#### [HOW TO COMPLETE THIS TASK]
Your answer should be only the lines below from the one with "purple brick B2:B4" to the one with "white brick E2:E3", repeated exactly, ends included.

#### [SOURCE RECORDS]
__________

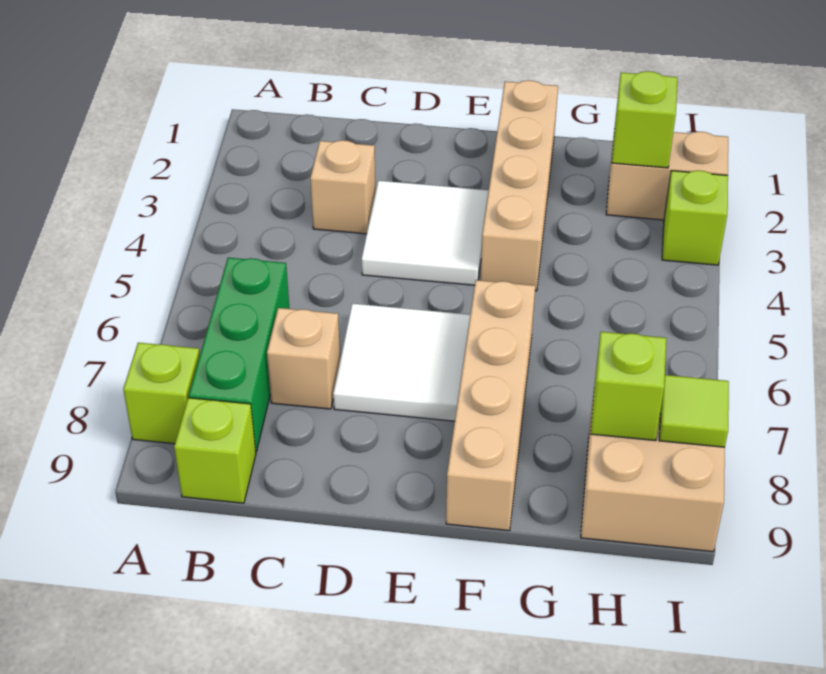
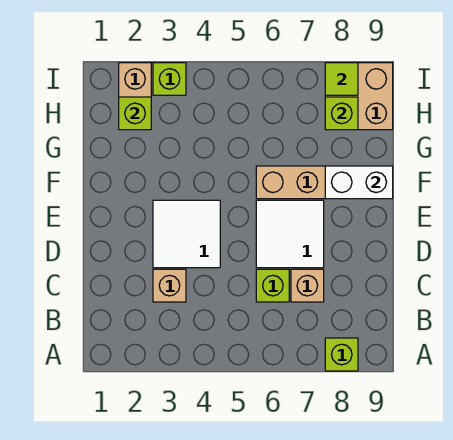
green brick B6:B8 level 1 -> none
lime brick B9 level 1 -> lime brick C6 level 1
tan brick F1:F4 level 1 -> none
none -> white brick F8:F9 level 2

__________

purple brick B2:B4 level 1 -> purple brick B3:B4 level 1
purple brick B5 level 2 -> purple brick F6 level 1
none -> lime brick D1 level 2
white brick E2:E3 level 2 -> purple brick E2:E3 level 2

__________

#### [EXERCISE ANSWER]
purple brick B2:B4 level 1 -> purple brick B3:B4 level 1
purple brick B5 level 2 -> purple brick F6 level 1
none -> lime brick D1 level 2
white brick E2:E3 level 2 -> purple brick E2:E3 level 2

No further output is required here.